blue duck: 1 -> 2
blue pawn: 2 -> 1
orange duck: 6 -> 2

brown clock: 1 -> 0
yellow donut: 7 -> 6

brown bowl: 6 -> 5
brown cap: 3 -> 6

--

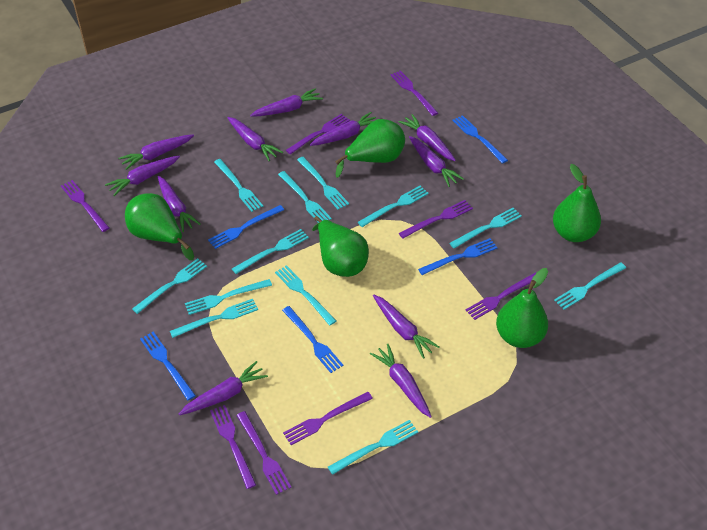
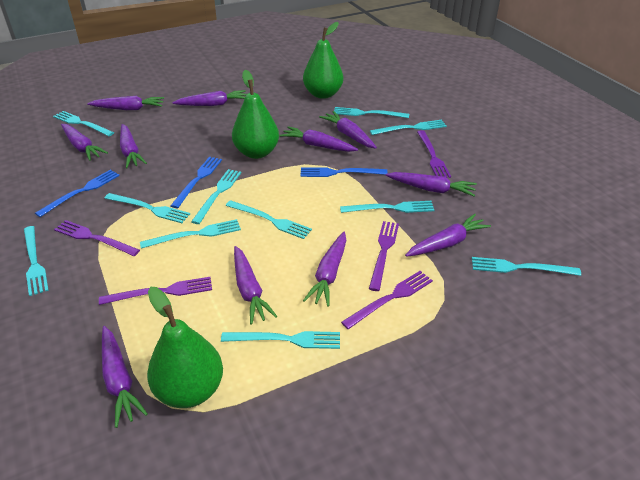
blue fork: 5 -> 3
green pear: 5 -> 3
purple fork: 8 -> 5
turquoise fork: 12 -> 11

* * *

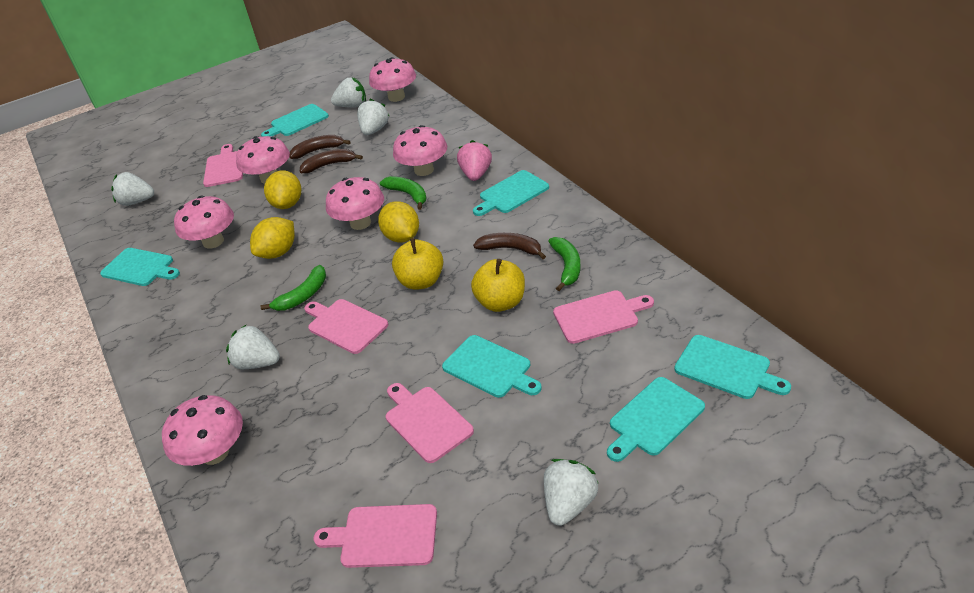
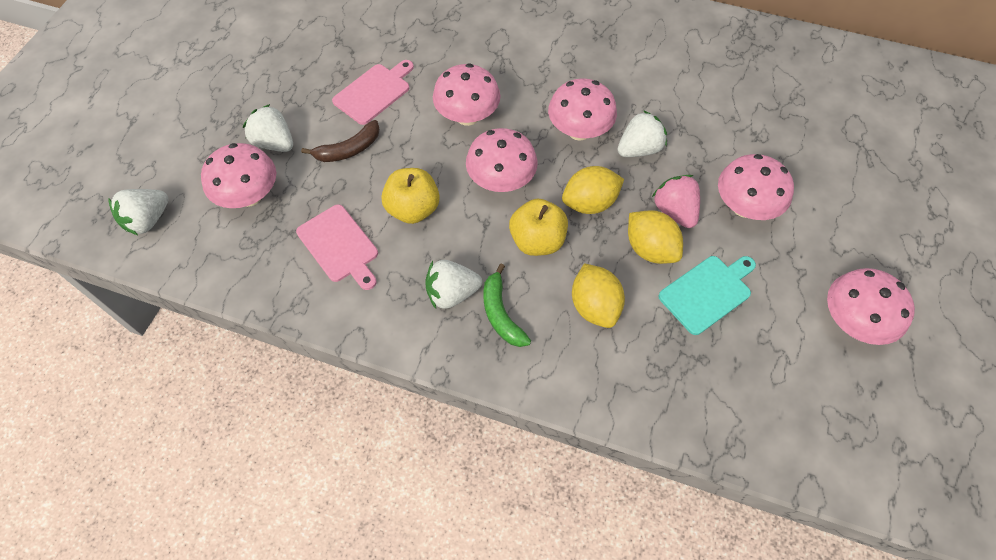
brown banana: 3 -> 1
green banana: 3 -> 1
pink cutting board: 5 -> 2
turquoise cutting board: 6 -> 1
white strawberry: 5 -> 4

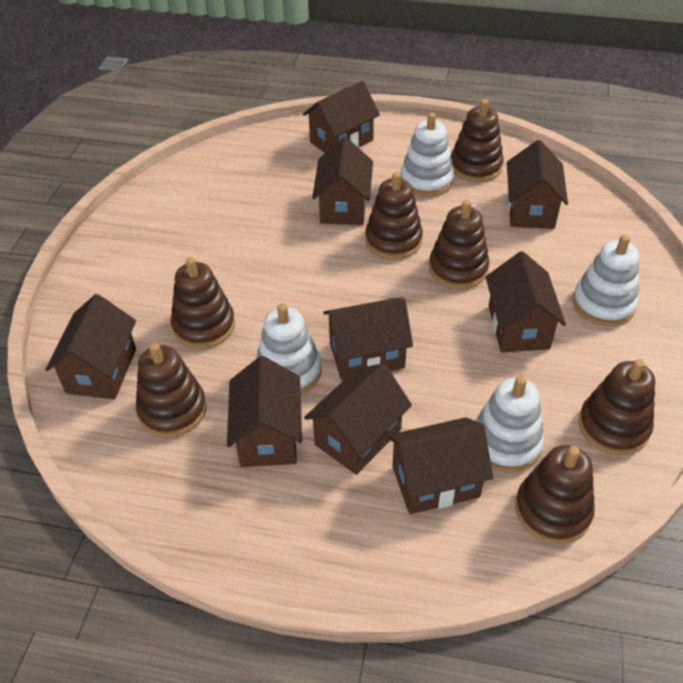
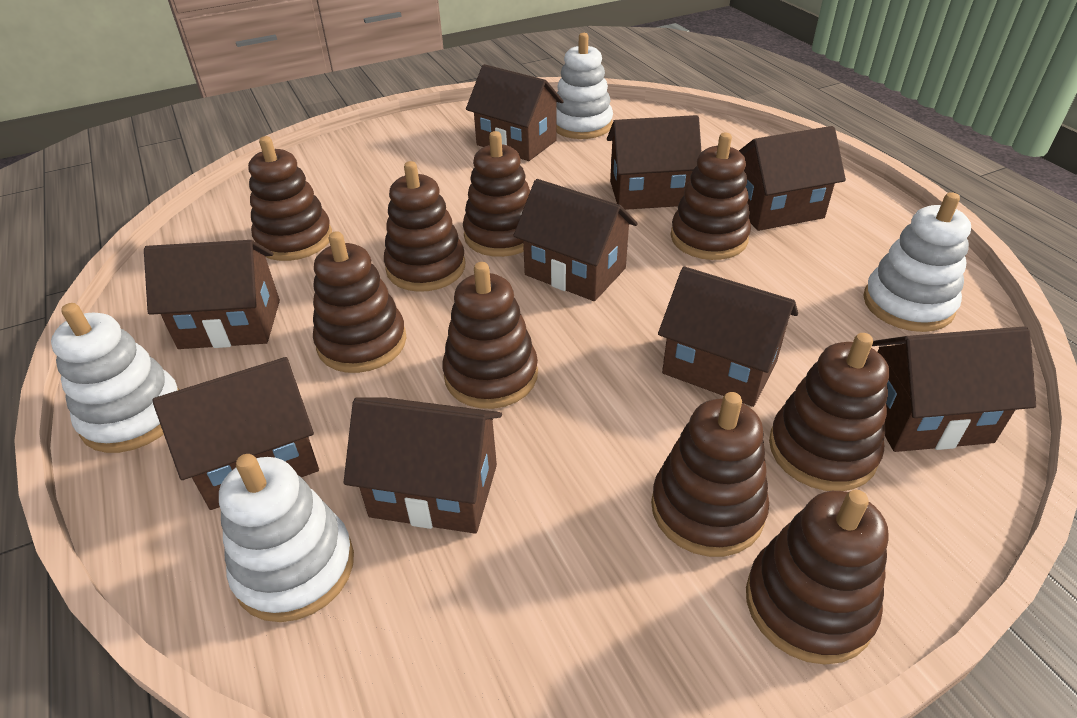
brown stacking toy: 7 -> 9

■ PROBLEM DESCRIPTION: Out of the data above, transcribe exactly and only the lines starting with the line that has "blue duck: 1 -> 2" and going on through the line that has "brown cap: 3 -> 6", both included.

■ YOUR RESPONSE:
blue duck: 1 -> 2
blue pawn: 2 -> 1
orange duck: 6 -> 2

brown clock: 1 -> 0
yellow donut: 7 -> 6

brown bowl: 6 -> 5
brown cap: 3 -> 6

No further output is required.